* **Your task**: The listing is to be transcribed in full, with its images left out.

* **Entries supplied**:
┄┄┄┄┄┄
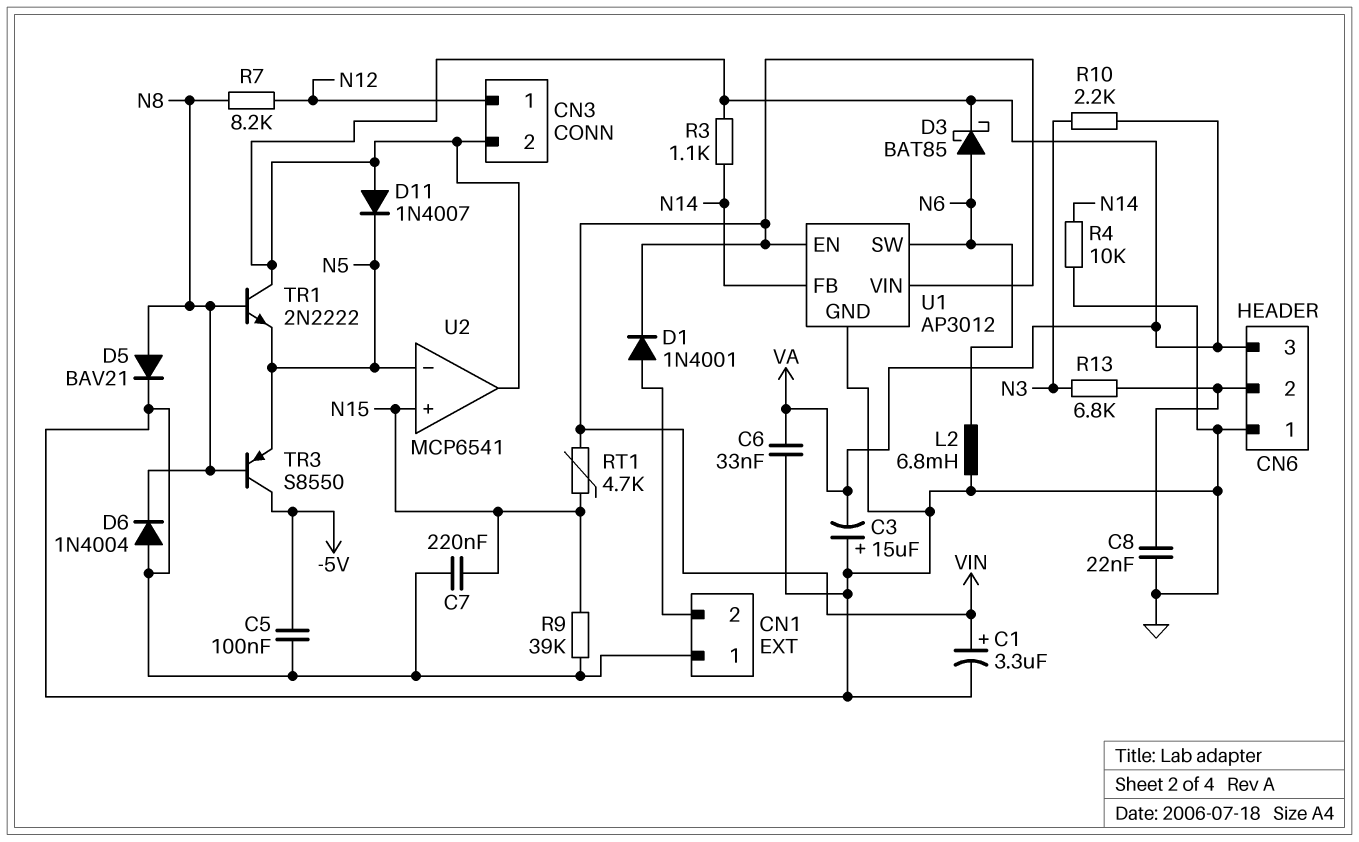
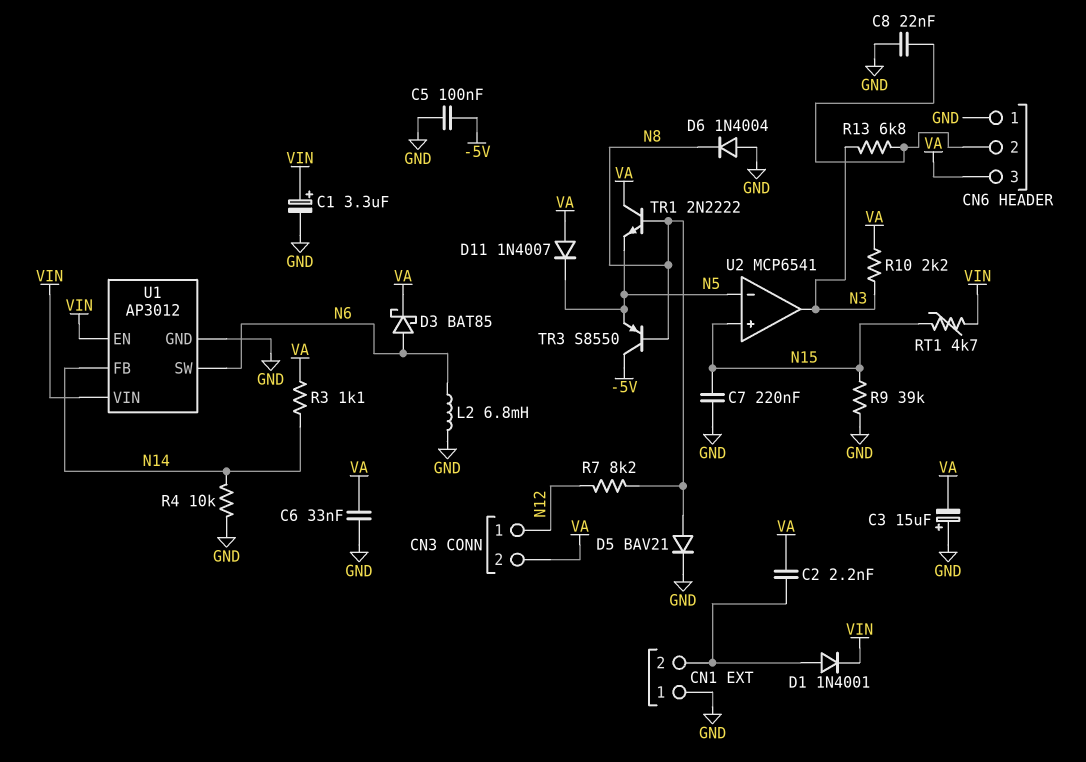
C2: none -> 2.2nF (CN1/2, VA)
U2 pin out: VA -> N3

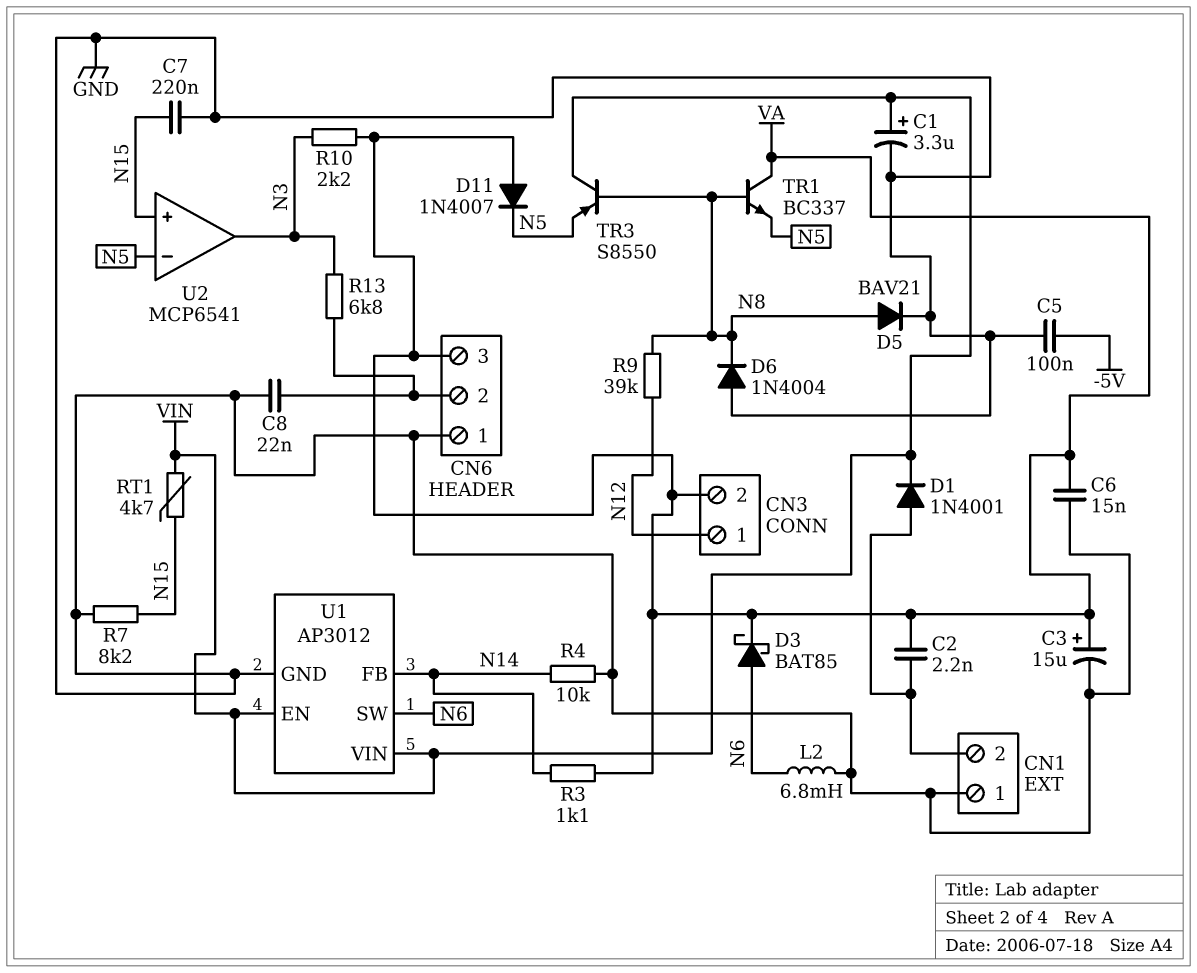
C3: 15uF (plus GND, minus VA) -> 15uF (plus VA, minus GND)
C6: 33nF (GND, VA) -> 15nF (GND, VA)
R7: 8.2k (N8, N12) -> 8.2k (GND, N15)
R9: 39k (GND, N15) -> 39k (N8, N12)
TR1: NPN 2N2222 (B N8, C VA, E N5) -> NPN BC337 (B N8, C VA, E N5)
TR3: PNP S8550 (B N8, C -5V, E N5) -> PNP S8550 (B N8, C VIN, E N5)

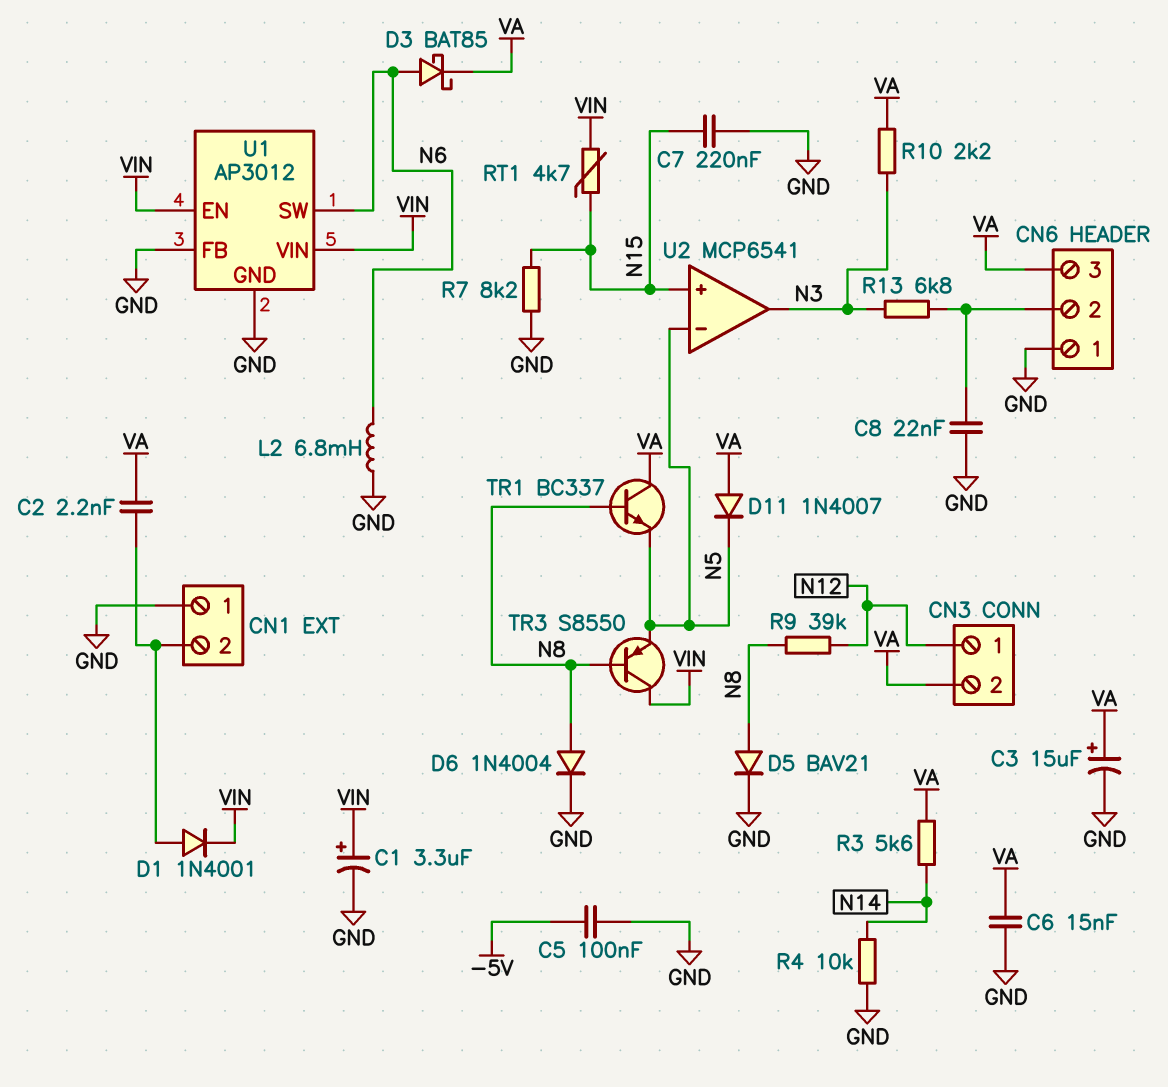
D6: diode 1N4004 (A GND, K N8) -> diode 1N4004 (A N8, K GND)
R3: 1.1k (N14, VA) -> 5.6k (N14, VA)
U1 pin FB: N14 -> GND

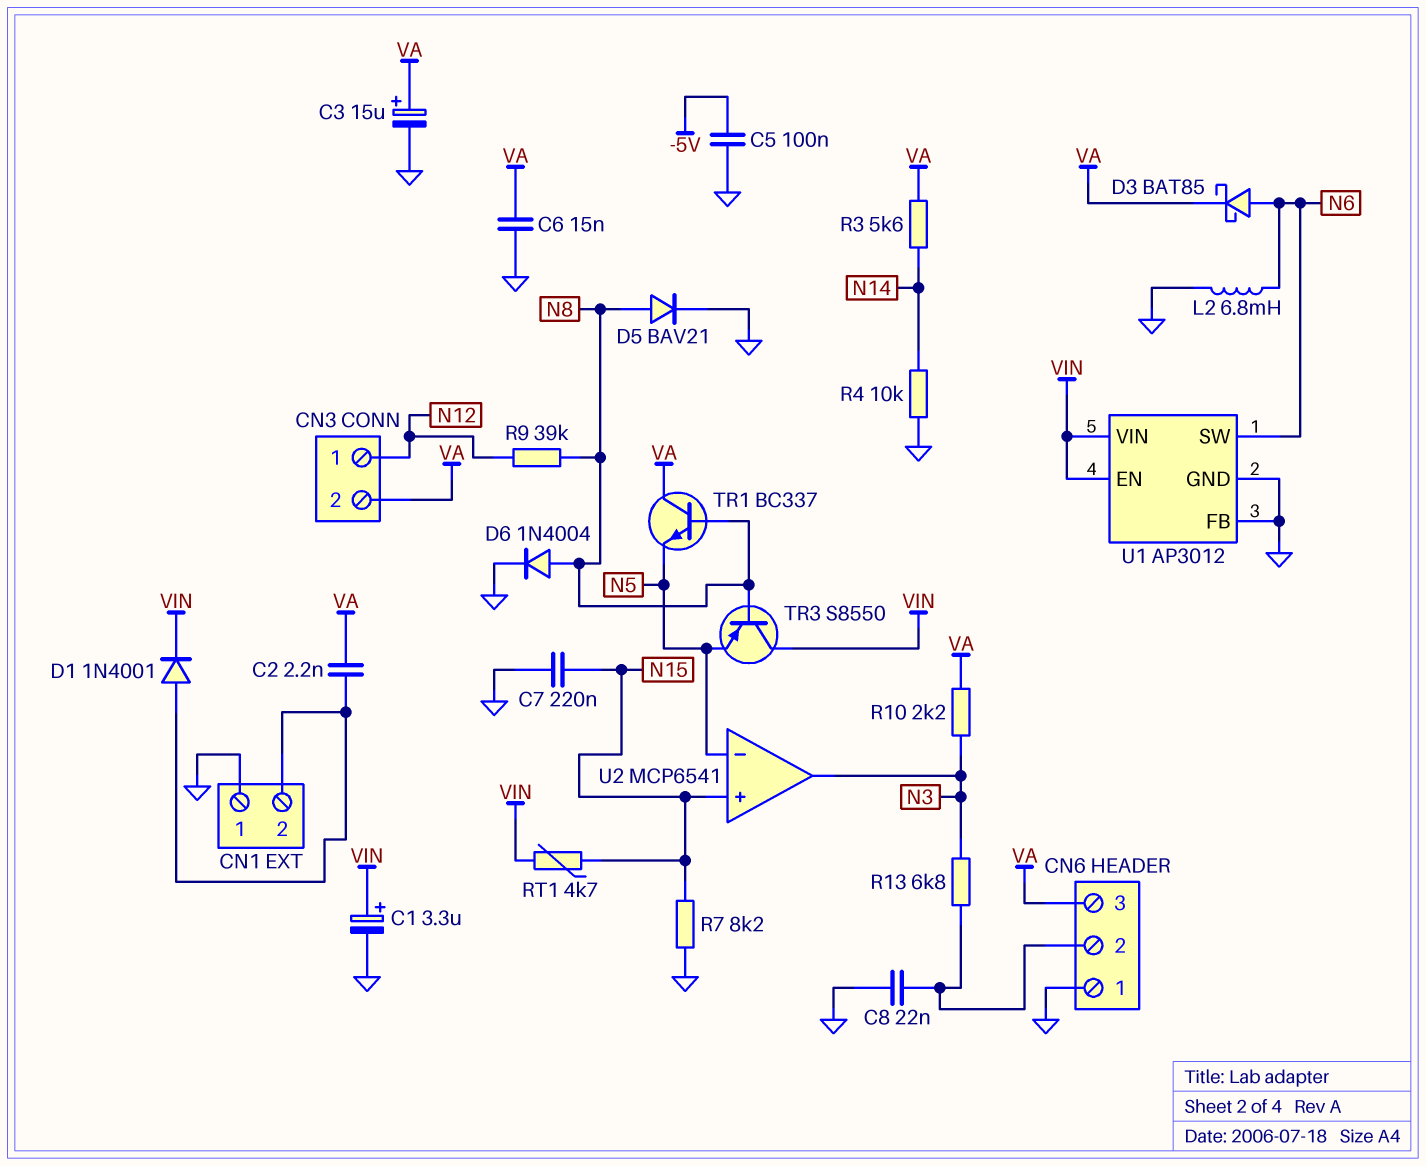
D11: diode 1N4007 (A VA, K N5) -> none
┄┄┄┄┄┄
* **Written reply**:
C2: none -> 2.2nF (CN1/2, VA)
U2 pin out: VA -> N3

C3: 15uF (plus GND, minus VA) -> 15uF (plus VA, minus GND)
C6: 33nF (GND, VA) -> 15nF (GND, VA)
R7: 8.2k (N8, N12) -> 8.2k (GND, N15)
R9: 39k (GND, N15) -> 39k (N8, N12)
TR1: NPN 2N2222 (B N8, C VA, E N5) -> NPN BC337 (B N8, C VA, E N5)
TR3: PNP S8550 (B N8, C -5V, E N5) -> PNP S8550 (B N8, C VIN, E N5)

D6: diode 1N4004 (A GND, K N8) -> diode 1N4004 (A N8, K GND)
R3: 1.1k (N14, VA) -> 5.6k (N14, VA)
U1 pin FB: N14 -> GND

D11: diode 1N4007 (A VA, K N5) -> none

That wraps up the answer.